Your objective — Take the line that contains "black triangle: rotated 30 degrees clockwise" and each line after it to the end of the data below, and set them down exactly, omitting pictures.
= = = = = = =
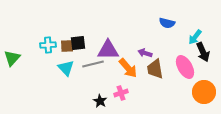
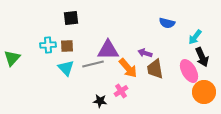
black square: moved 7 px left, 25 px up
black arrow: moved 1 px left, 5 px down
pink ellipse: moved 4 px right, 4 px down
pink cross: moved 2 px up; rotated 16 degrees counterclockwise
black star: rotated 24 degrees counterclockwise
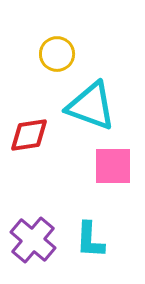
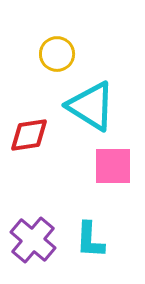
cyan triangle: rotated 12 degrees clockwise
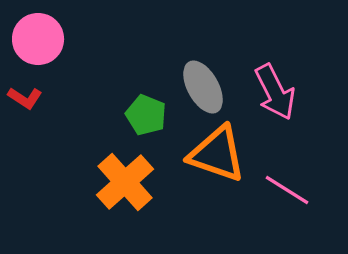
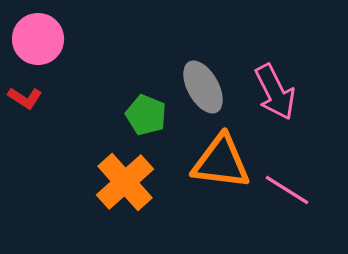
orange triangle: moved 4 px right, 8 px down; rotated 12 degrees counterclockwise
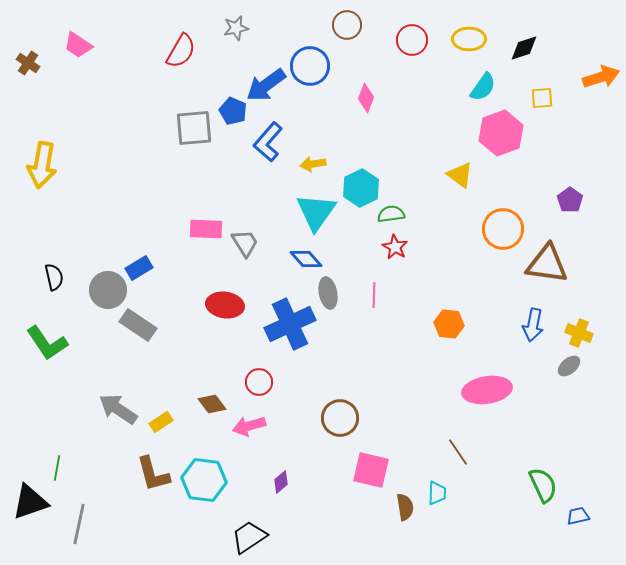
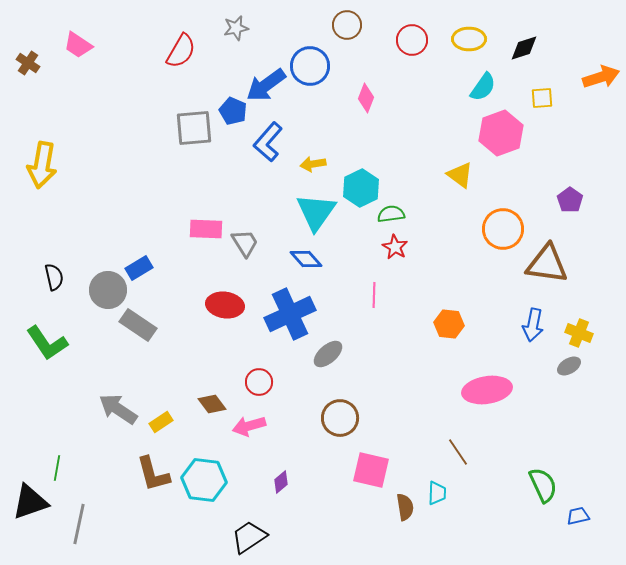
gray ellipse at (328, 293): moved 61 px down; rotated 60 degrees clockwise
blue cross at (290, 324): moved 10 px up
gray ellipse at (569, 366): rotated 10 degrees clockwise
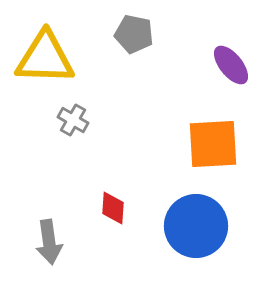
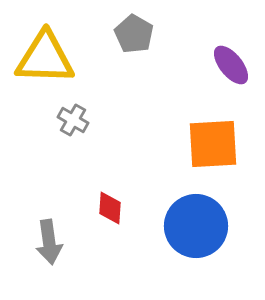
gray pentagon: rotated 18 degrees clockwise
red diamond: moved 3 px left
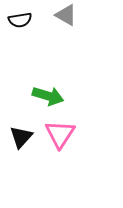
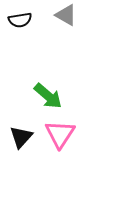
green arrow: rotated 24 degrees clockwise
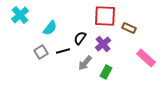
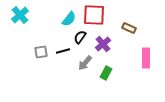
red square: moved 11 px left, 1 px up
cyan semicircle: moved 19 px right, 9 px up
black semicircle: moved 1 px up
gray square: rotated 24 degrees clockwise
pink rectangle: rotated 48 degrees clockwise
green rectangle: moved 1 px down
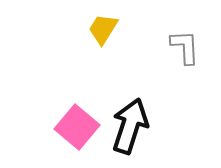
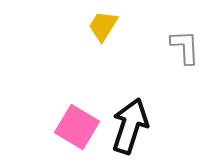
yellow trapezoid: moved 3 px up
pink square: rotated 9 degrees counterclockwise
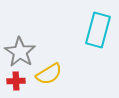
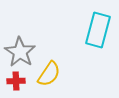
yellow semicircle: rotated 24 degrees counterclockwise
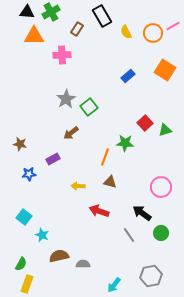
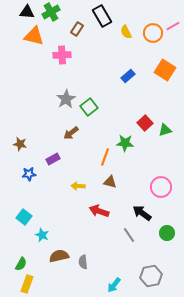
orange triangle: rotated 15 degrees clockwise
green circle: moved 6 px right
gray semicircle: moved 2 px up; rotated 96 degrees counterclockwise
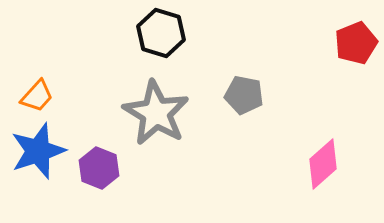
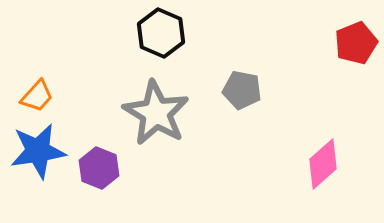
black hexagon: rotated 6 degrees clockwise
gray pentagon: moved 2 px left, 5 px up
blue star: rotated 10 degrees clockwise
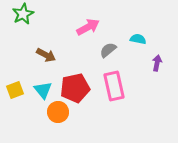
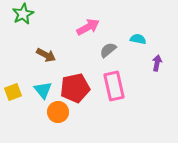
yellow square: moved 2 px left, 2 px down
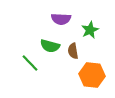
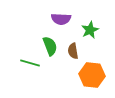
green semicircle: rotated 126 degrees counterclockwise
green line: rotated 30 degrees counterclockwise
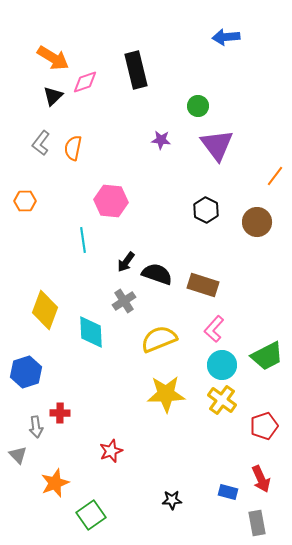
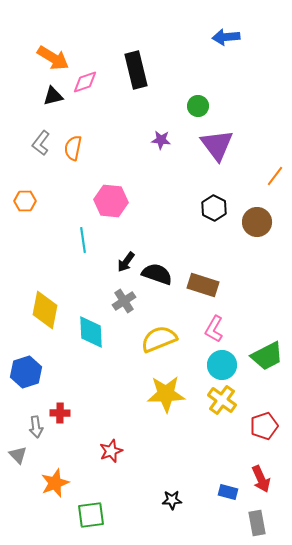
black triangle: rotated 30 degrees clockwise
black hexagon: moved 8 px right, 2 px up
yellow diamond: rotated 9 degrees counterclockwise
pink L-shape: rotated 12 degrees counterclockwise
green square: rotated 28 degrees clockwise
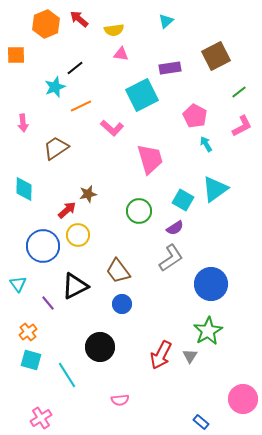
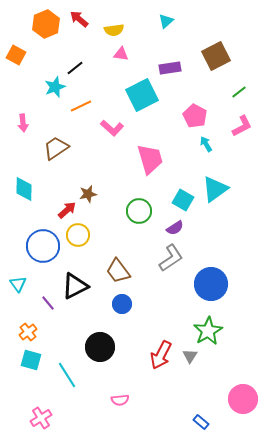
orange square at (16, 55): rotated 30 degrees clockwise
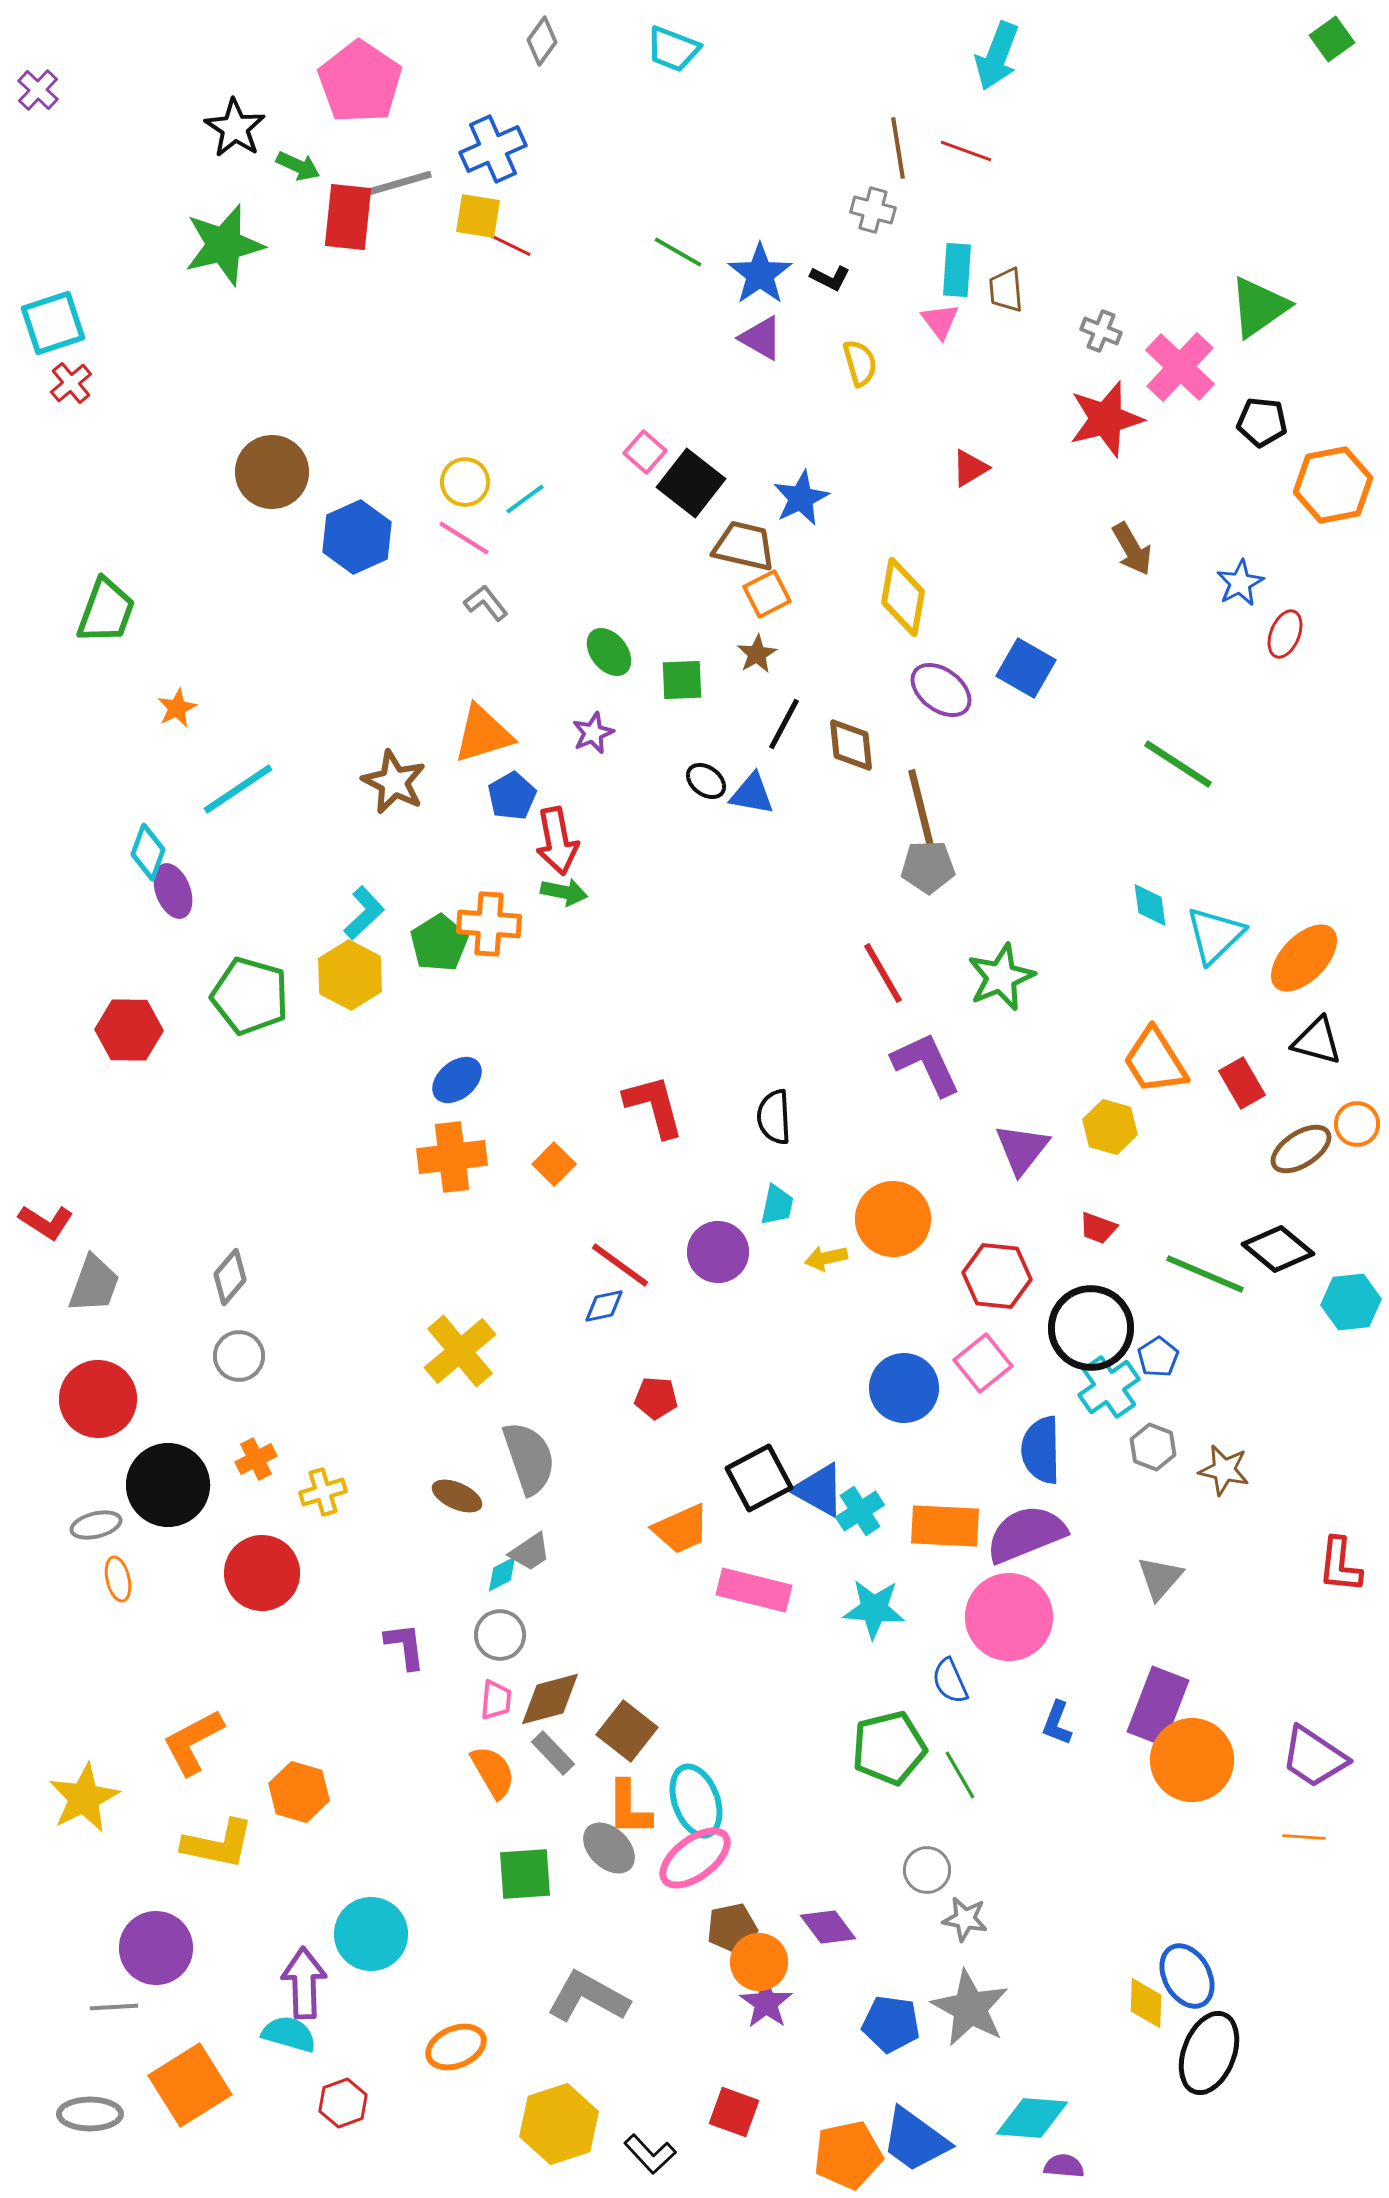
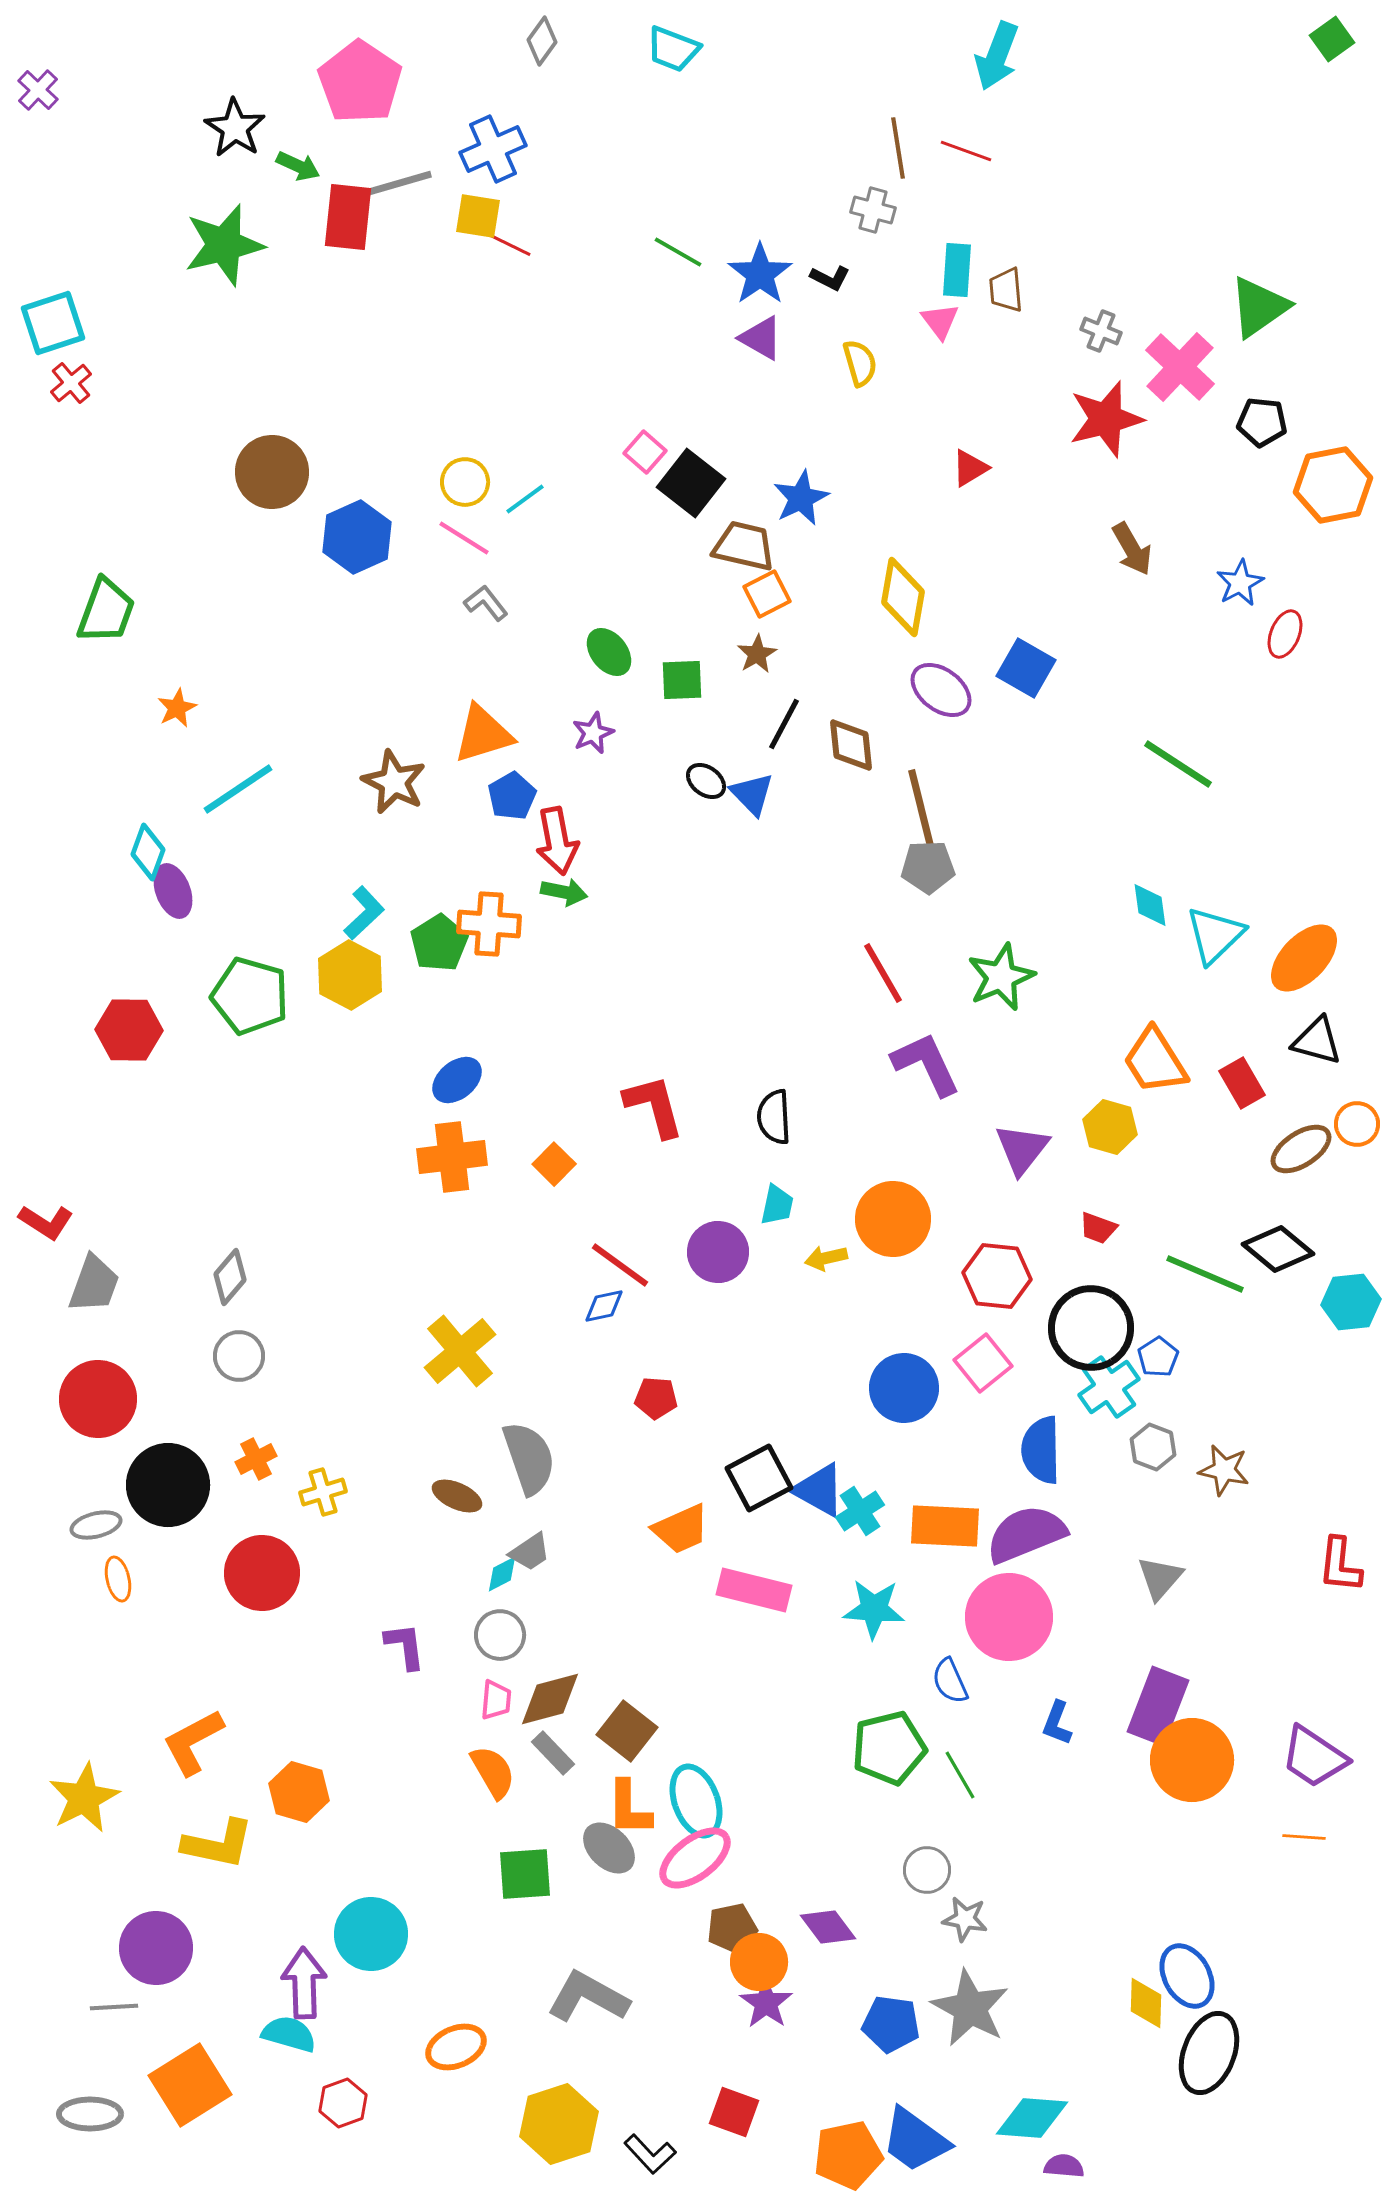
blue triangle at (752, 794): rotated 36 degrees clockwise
= = = = = = =
Your response —
black triangle: rotated 30 degrees clockwise
black hexagon: moved 8 px right, 2 px up
yellow diamond: rotated 9 degrees counterclockwise
pink L-shape: rotated 12 degrees counterclockwise
green square: rotated 28 degrees clockwise
orange square at (16, 55): rotated 30 degrees clockwise
blue triangle at (752, 794): rotated 36 degrees clockwise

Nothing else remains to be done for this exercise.